Your goal | Exactly as written, output the lines below starting from the first and ending with the line that contains "R1: 4.7k (ADJ, VDD) -> 36k (ADJ, VDD)"; omit pictures.

(Data to use Opens)

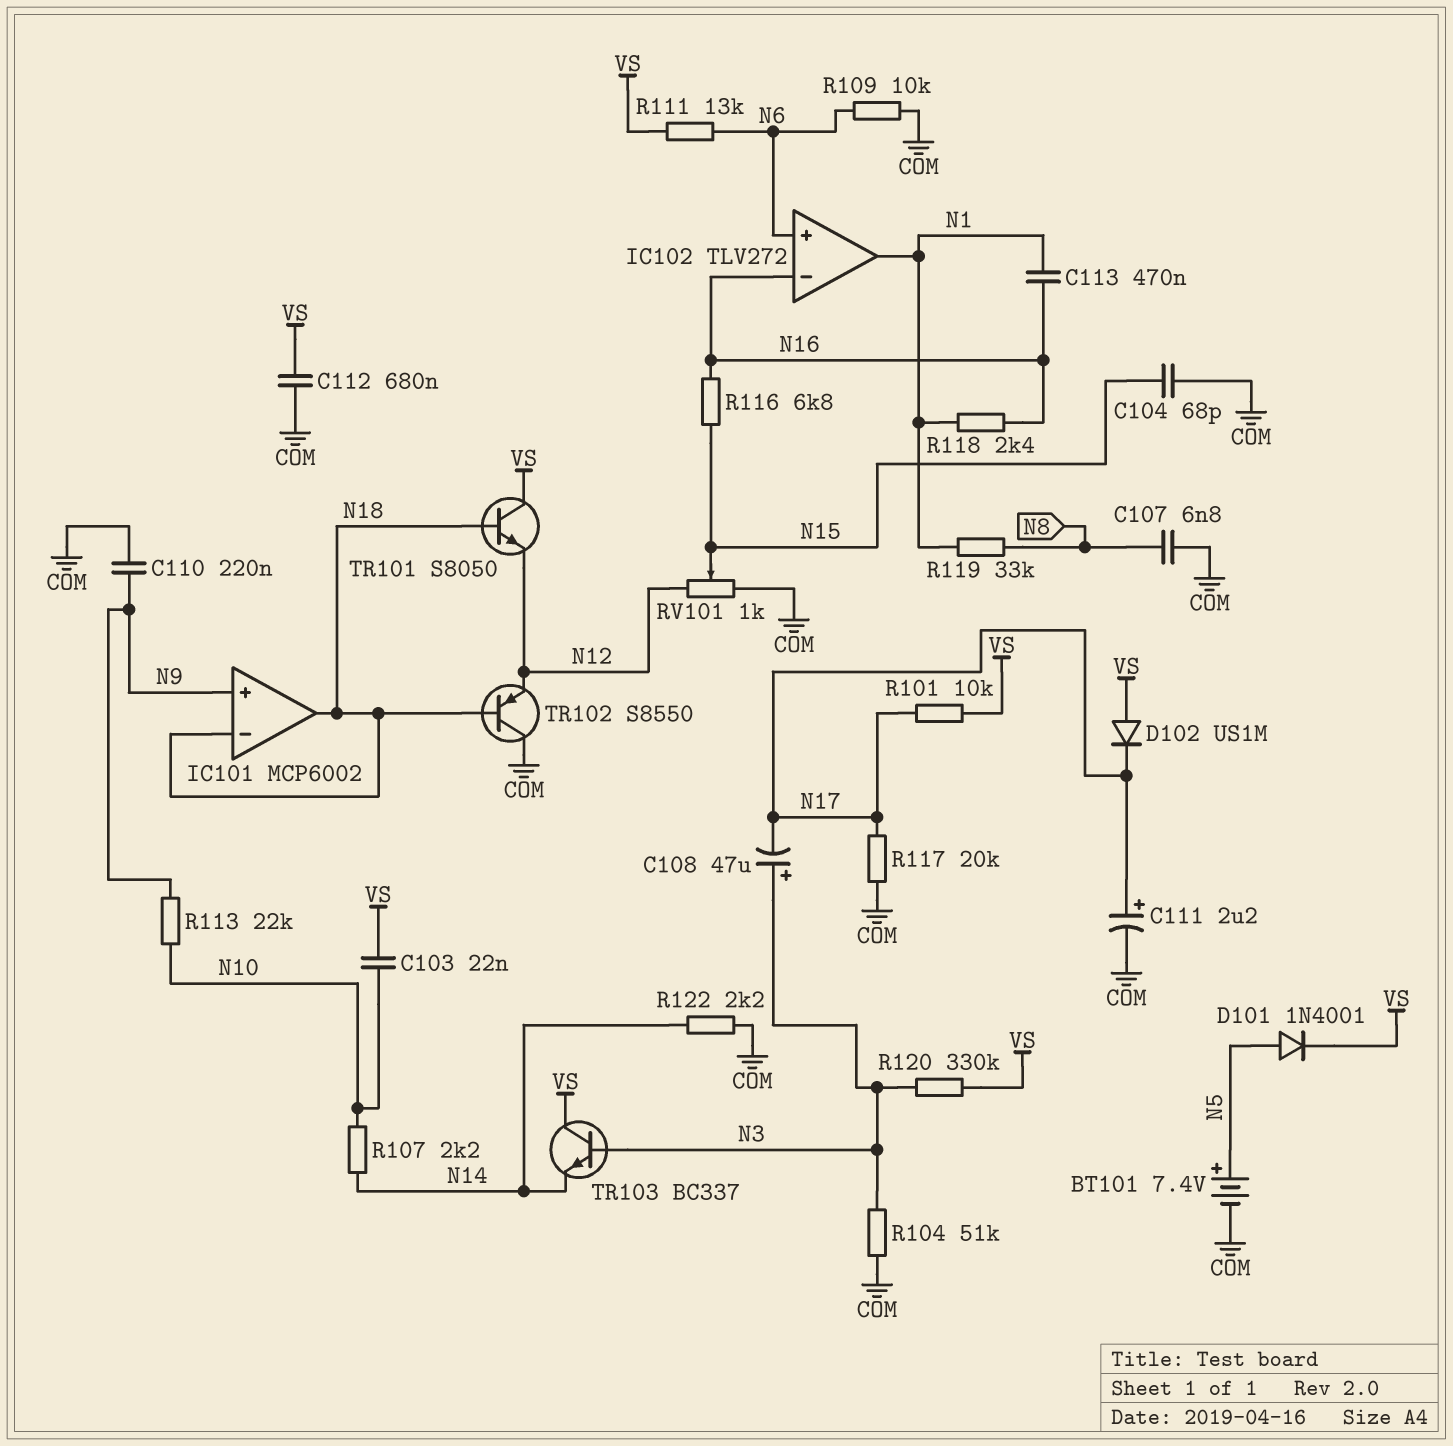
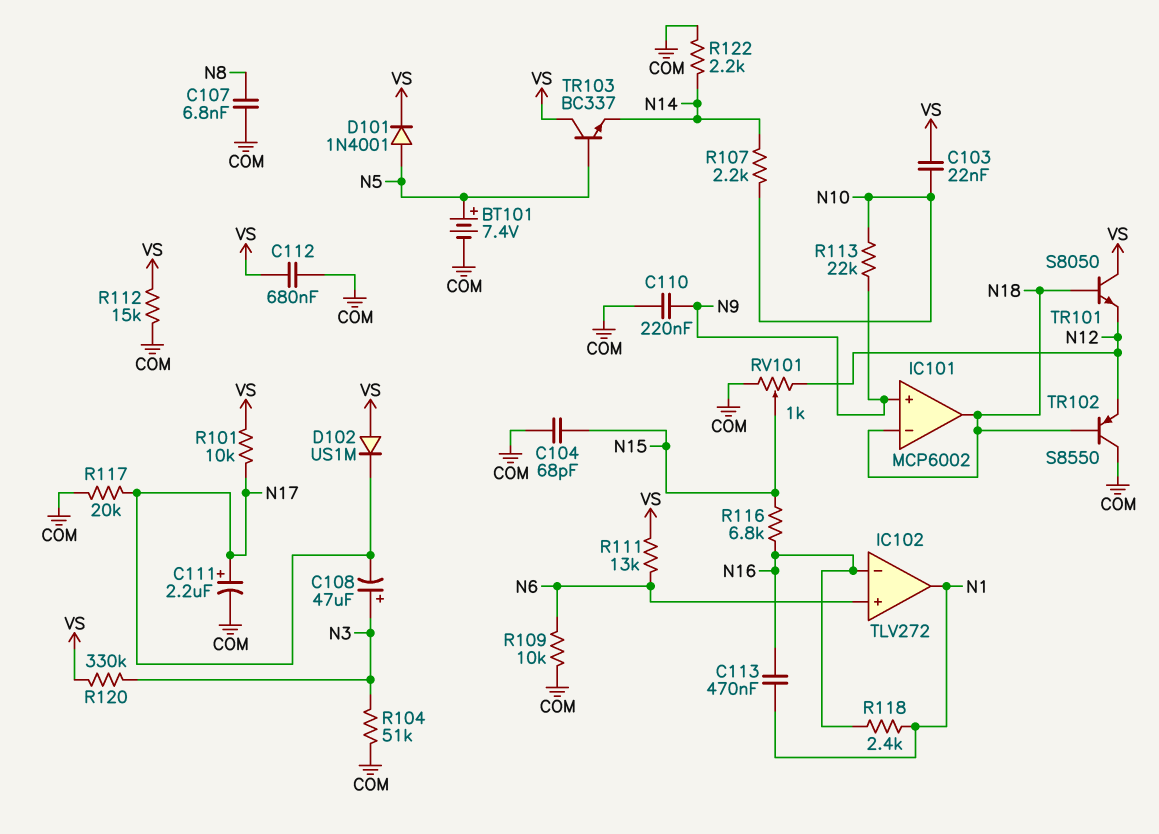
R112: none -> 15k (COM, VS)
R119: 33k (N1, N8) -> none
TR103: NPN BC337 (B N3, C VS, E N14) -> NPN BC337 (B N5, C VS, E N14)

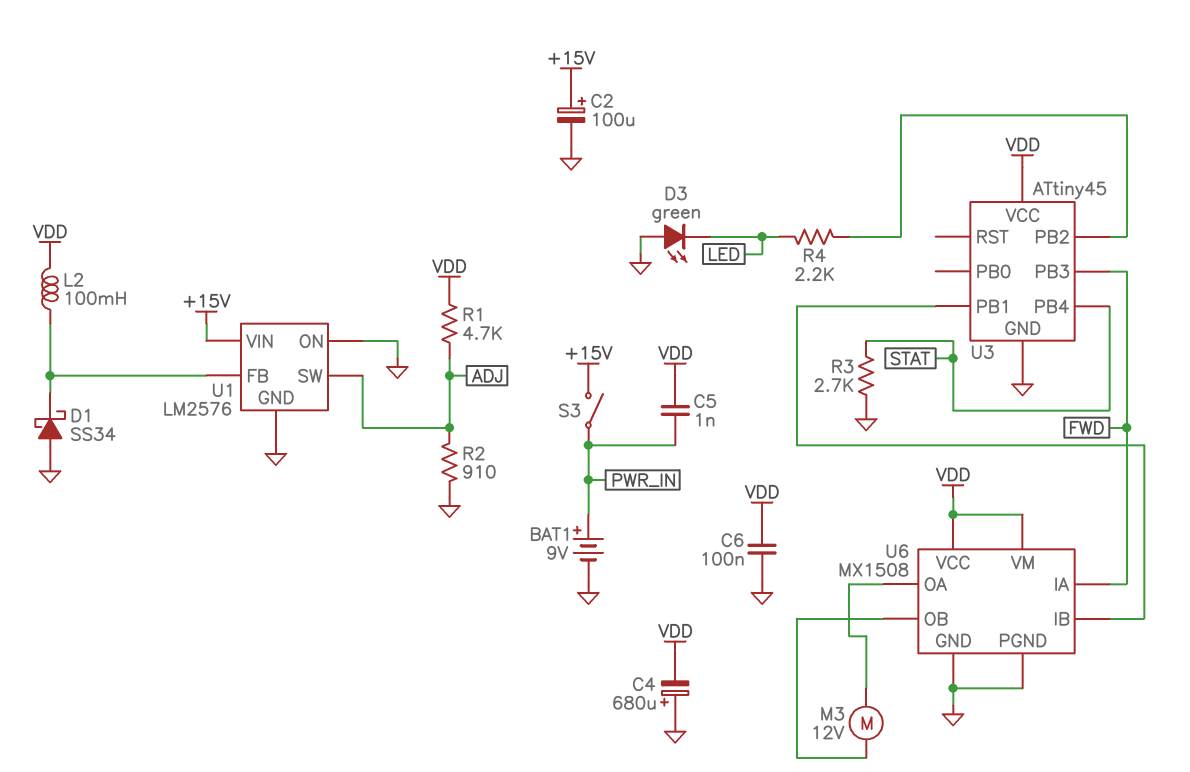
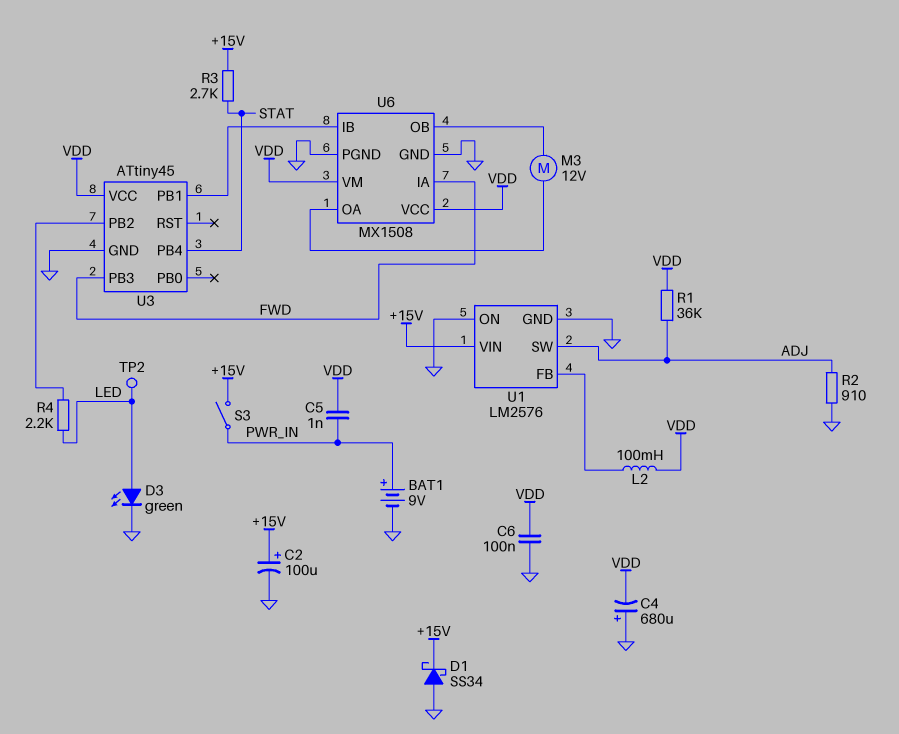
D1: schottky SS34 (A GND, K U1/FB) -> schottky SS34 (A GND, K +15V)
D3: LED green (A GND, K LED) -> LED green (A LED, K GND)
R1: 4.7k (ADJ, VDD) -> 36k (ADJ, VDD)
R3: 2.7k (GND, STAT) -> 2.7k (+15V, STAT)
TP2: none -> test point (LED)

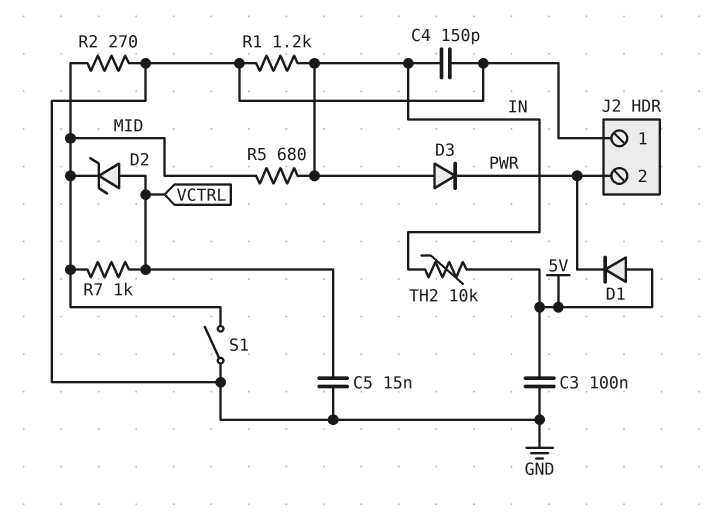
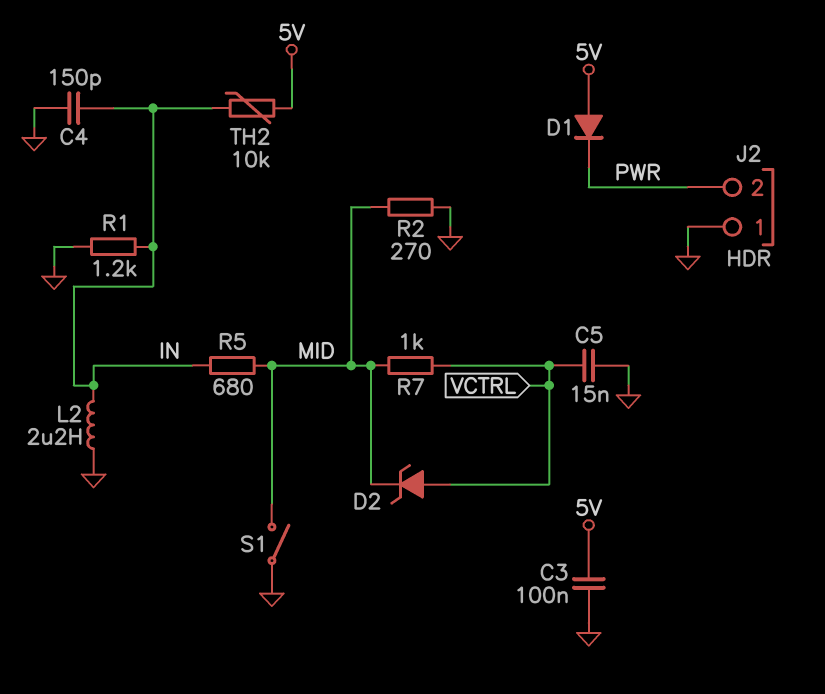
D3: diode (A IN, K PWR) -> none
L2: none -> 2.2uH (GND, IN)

(Data to use Closes)

Answer box |
R112: none -> 15k (COM, VS)
R119: 33k (N1, N8) -> none
TR103: NPN BC337 (B N3, C VS, E N14) -> NPN BC337 (B N5, C VS, E N14)

D1: schottky SS34 (A GND, K U1/FB) -> schottky SS34 (A GND, K +15V)
D3: LED green (A GND, K LED) -> LED green (A LED, K GND)
R1: 4.7k (ADJ, VDD) -> 36k (ADJ, VDD)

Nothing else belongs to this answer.